What to work on – Reproduce exactly the lines of the material beneath, from the line that contains "R4: 3.3k (COM, VBUS) -> 3.3k (COM, U1/FB)" to the line that contains "R13: 9.1k (VTH, ZOB) -> 9.1k (COM, VTH)", both included, and no other lines.

Listed entries –
━━━━━━━━━━━━━━━━━━━━━━━━━━━━━━
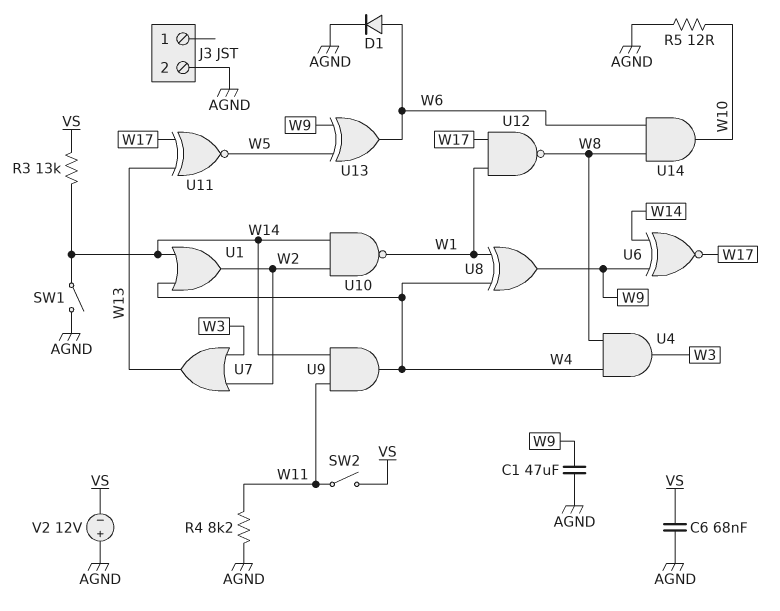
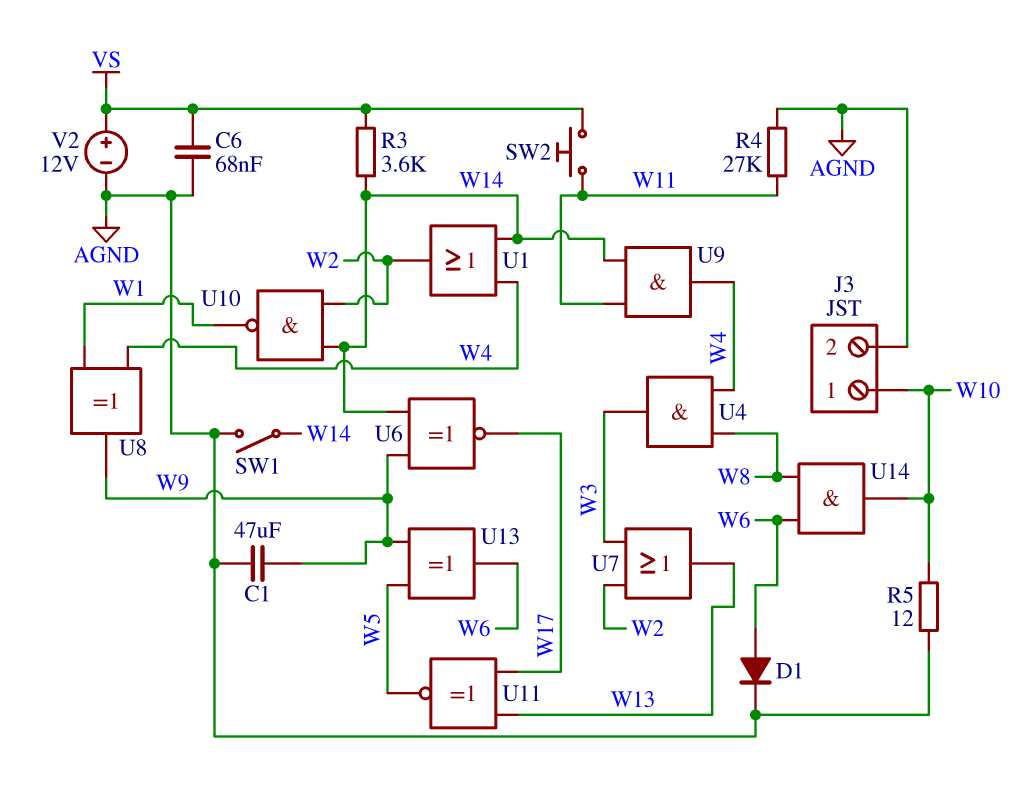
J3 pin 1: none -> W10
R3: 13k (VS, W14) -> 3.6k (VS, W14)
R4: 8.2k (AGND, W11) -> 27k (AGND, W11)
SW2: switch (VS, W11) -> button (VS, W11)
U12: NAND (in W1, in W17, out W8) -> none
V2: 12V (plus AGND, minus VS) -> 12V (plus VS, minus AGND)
━━━━━━━━━━━━━━━━━━━━━━━━━━━━━━
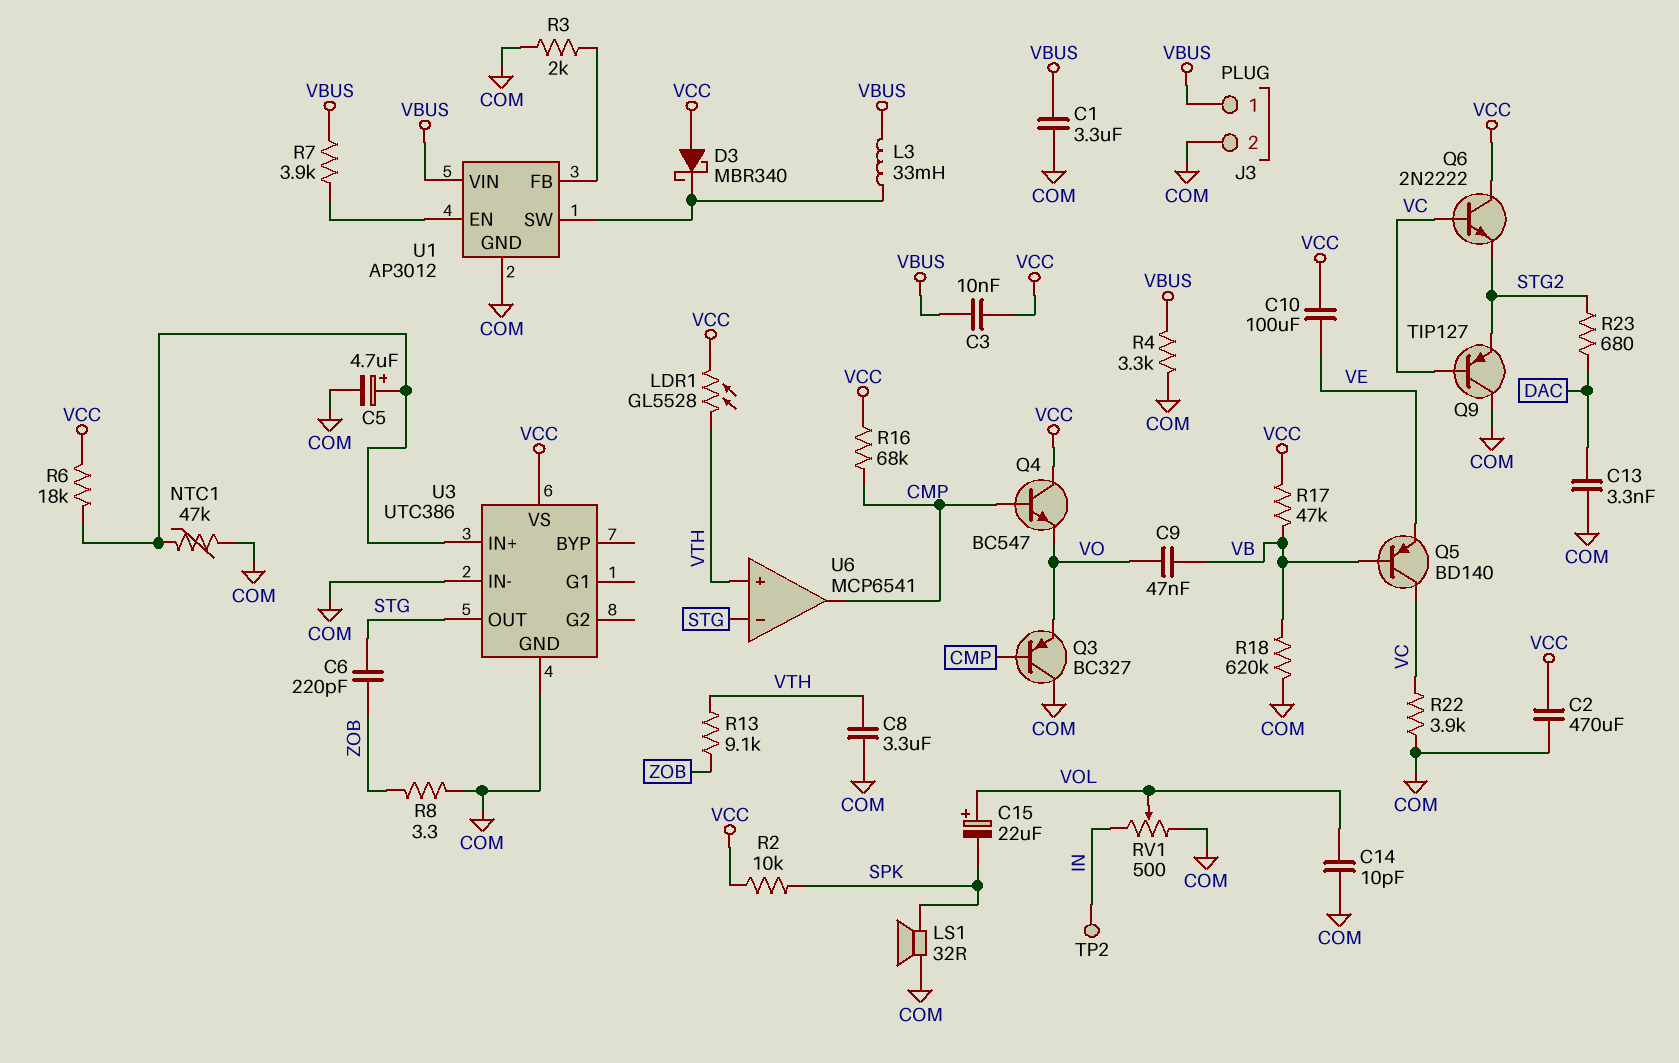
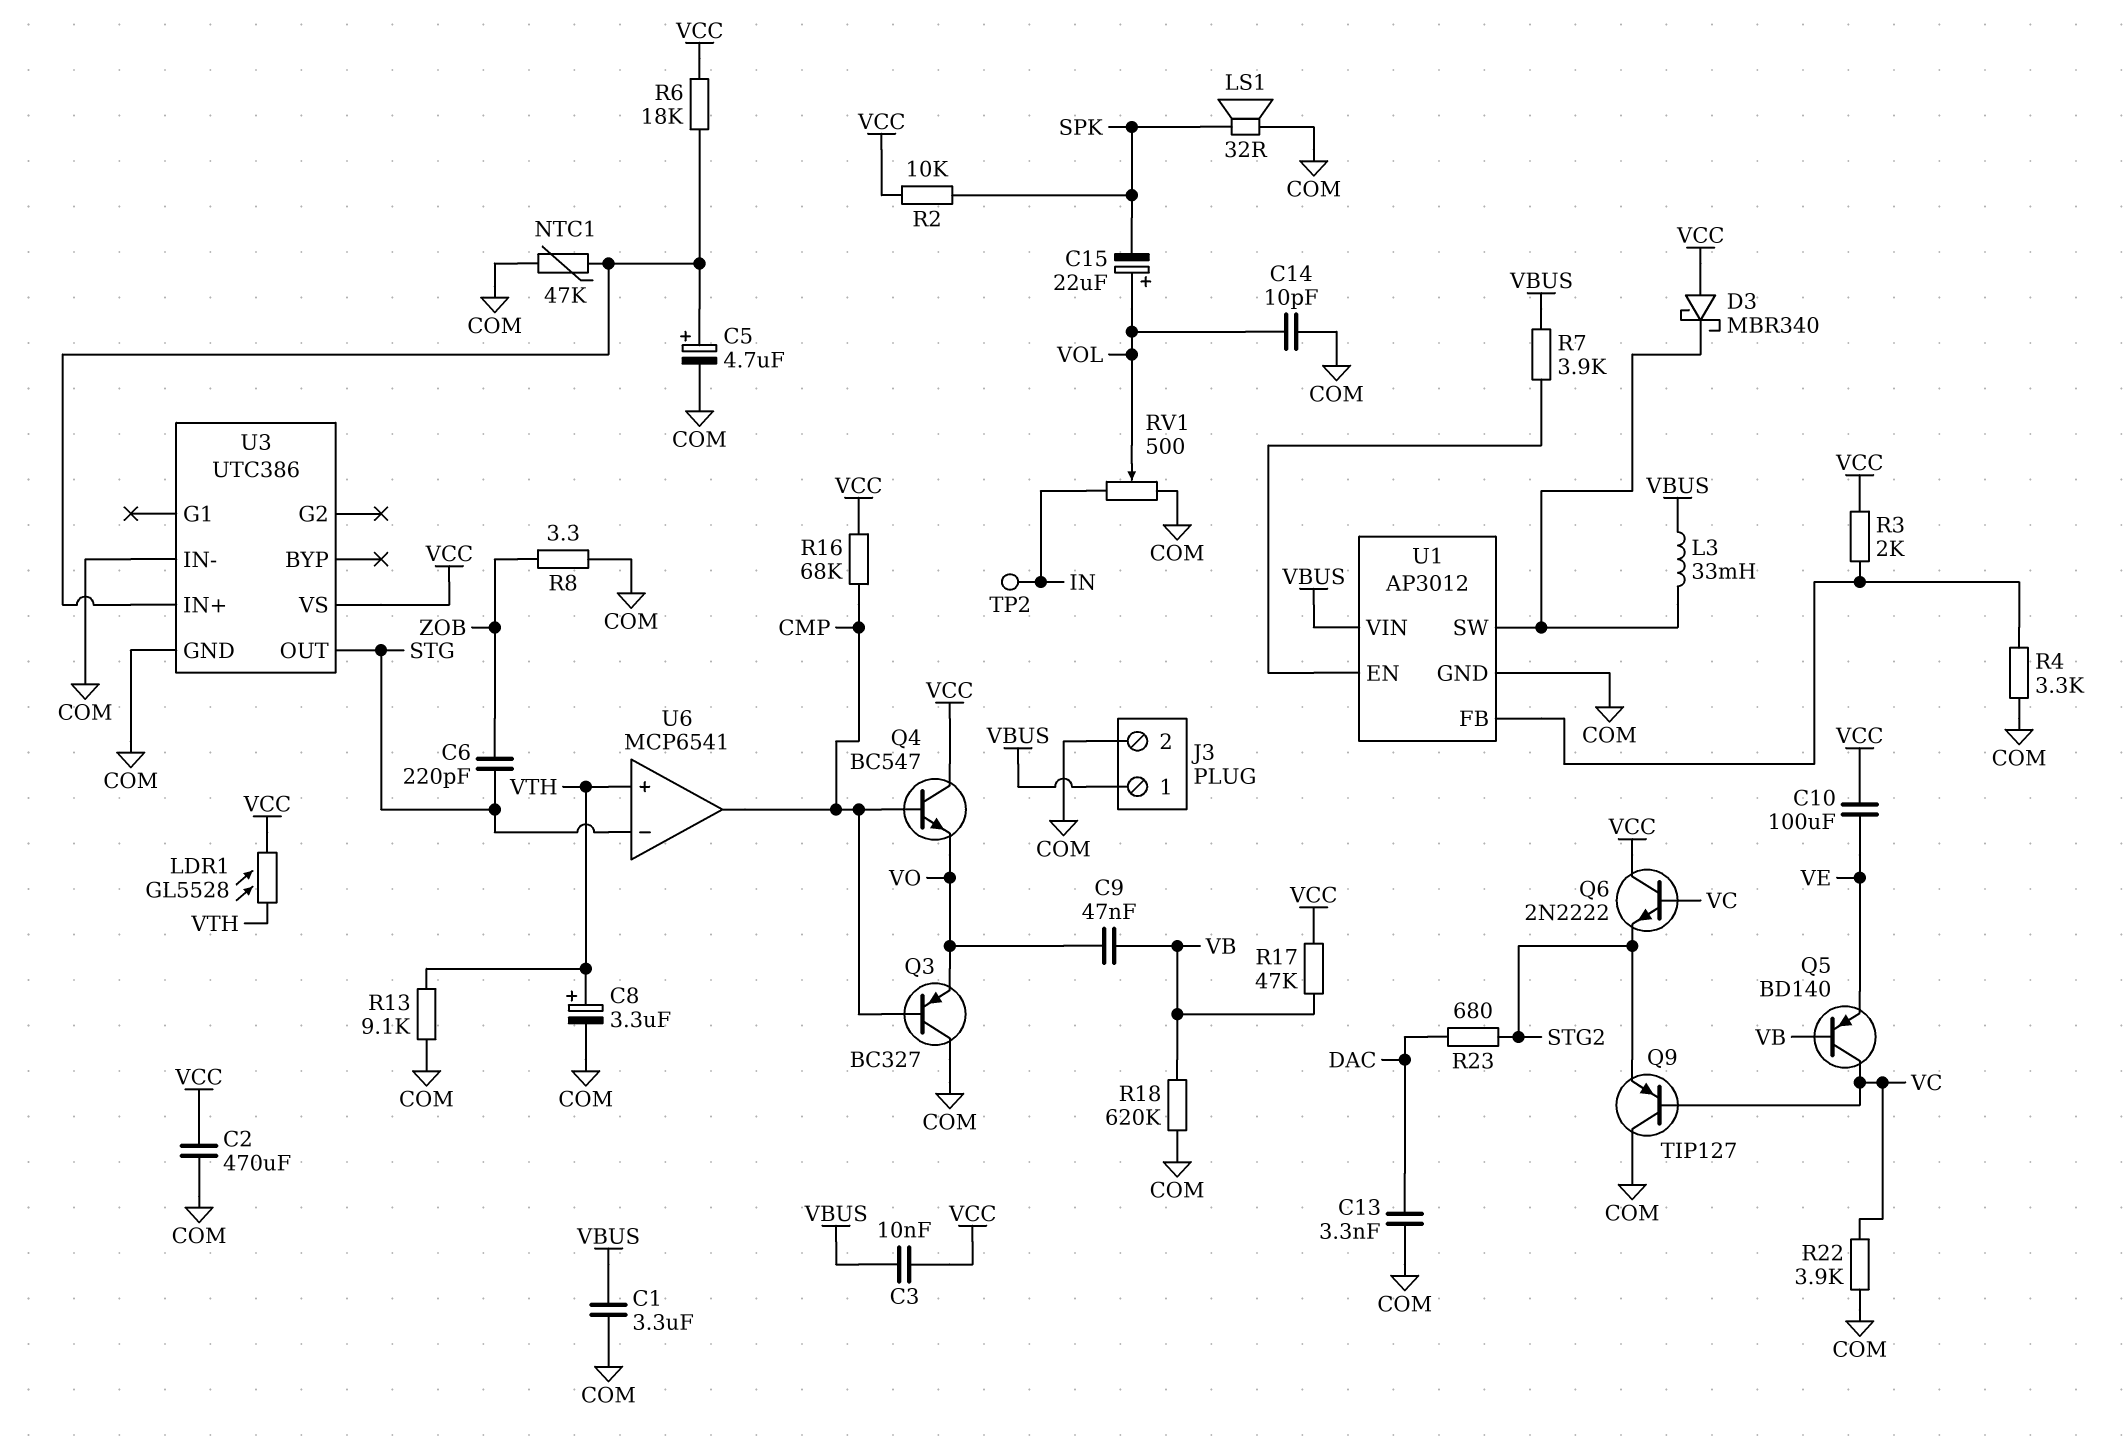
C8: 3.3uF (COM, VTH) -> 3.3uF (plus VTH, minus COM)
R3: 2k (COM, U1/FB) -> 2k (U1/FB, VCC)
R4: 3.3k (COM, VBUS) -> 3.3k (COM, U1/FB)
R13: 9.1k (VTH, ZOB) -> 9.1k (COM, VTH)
━━━━━━━━━━━━━━━━━━━━━━━━━━━━━━
Result below –
R4: 3.3k (COM, VBUS) -> 3.3k (COM, U1/FB)
R13: 9.1k (VTH, ZOB) -> 9.1k (COM, VTH)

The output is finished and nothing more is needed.